*** Extracted material Section Begins ***

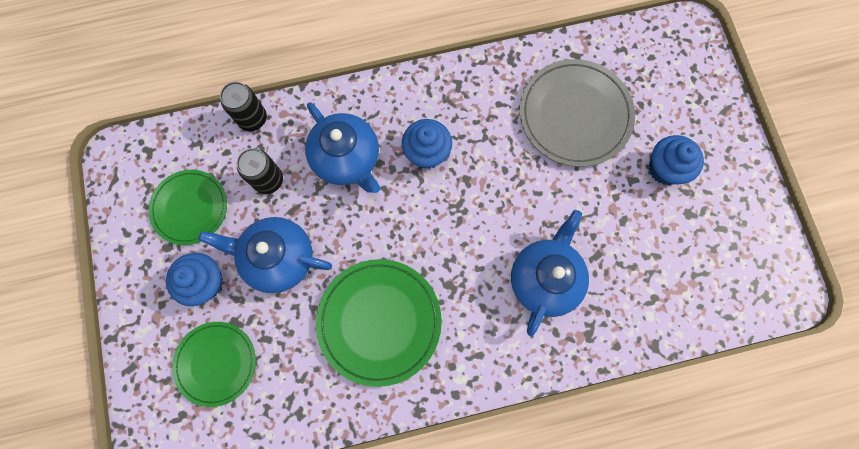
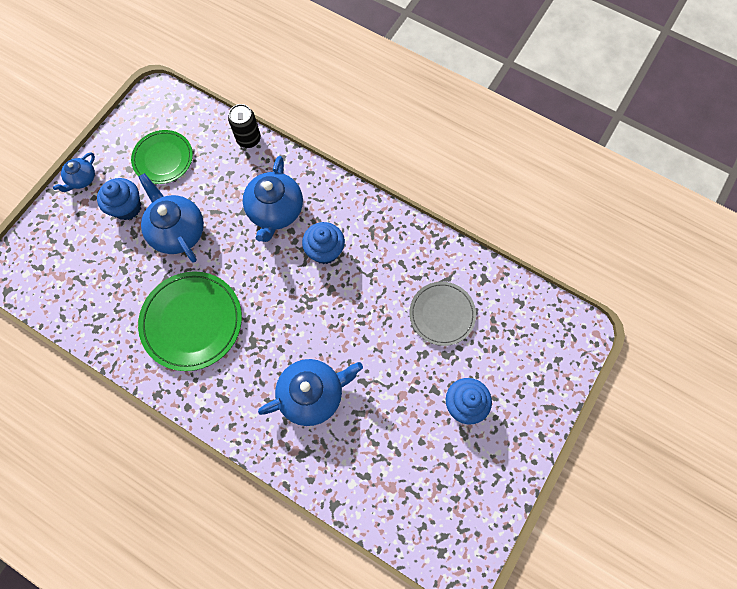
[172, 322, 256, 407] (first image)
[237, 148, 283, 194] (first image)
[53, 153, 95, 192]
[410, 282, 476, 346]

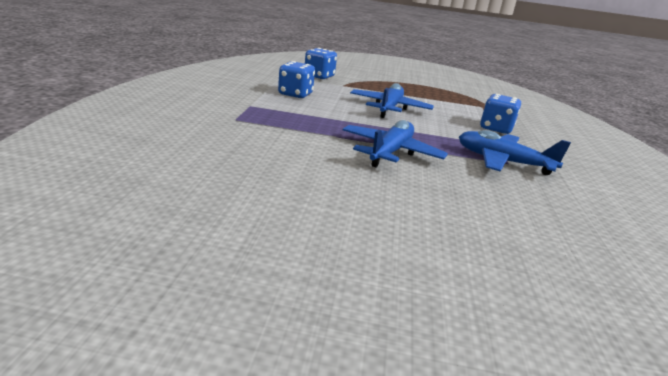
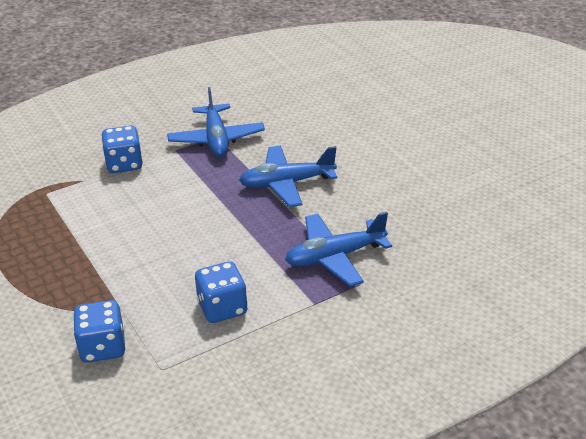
[285, 212, 392, 287]

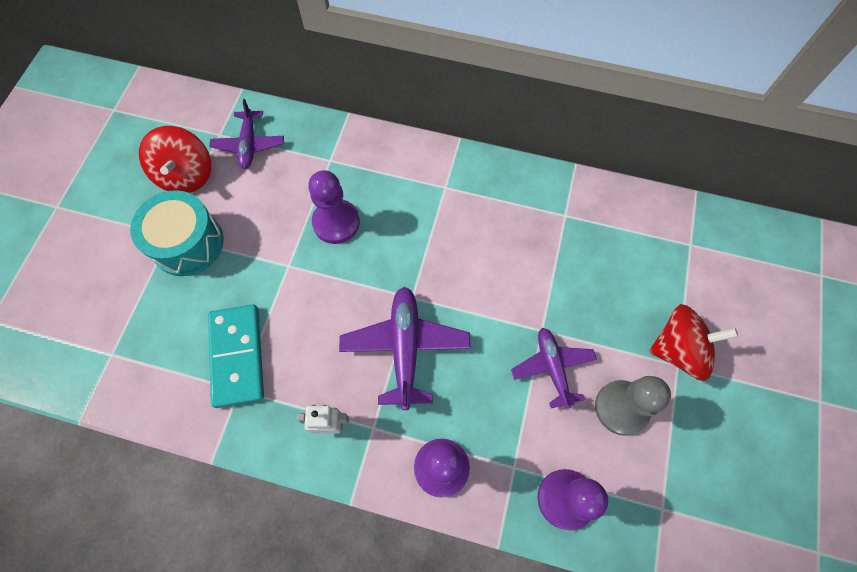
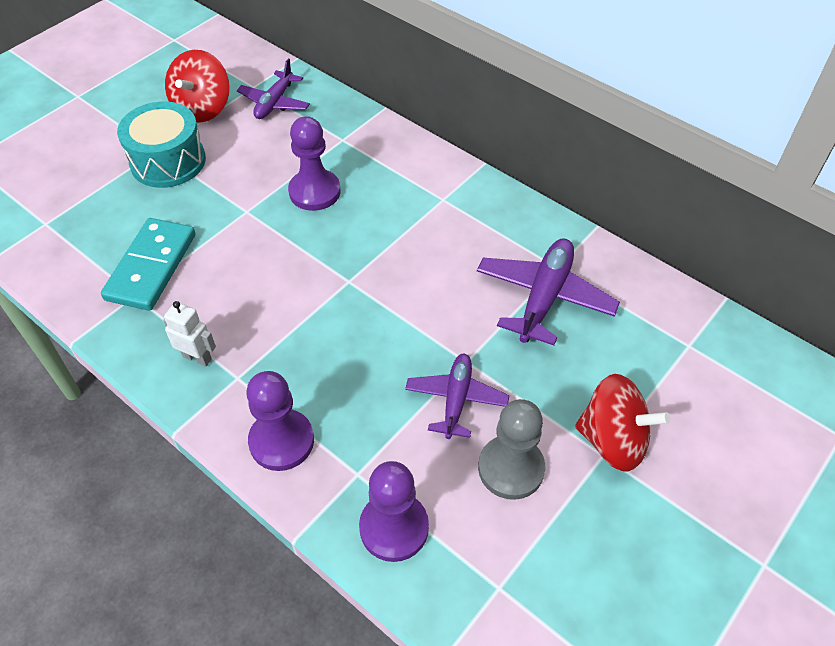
[477, 238, 620, 345]

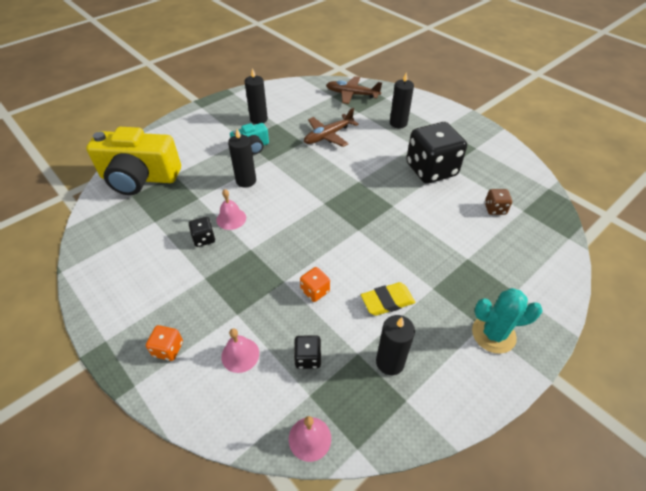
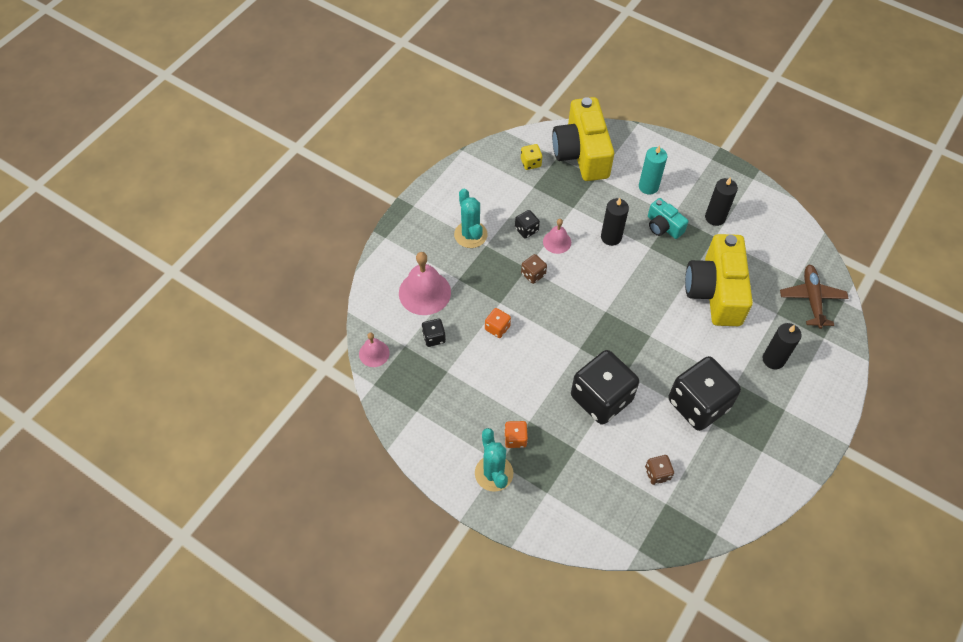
[361, 282, 415, 316] (first image)
[376, 315, 415, 375] (first image)
[454, 189, 488, 248]
[521, 144, 542, 170]
[521, 254, 547, 284]
[571, 350, 639, 425]
[639, 145, 667, 195]
[504, 421, 528, 448]
[685, 234, 753, 326]
[399, 252, 451, 315]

*** Extracted material Section Ends ***

Compute the number of lines in the entries above that hold the word "first"; the answer must contain nothing else.

• [Your response] 4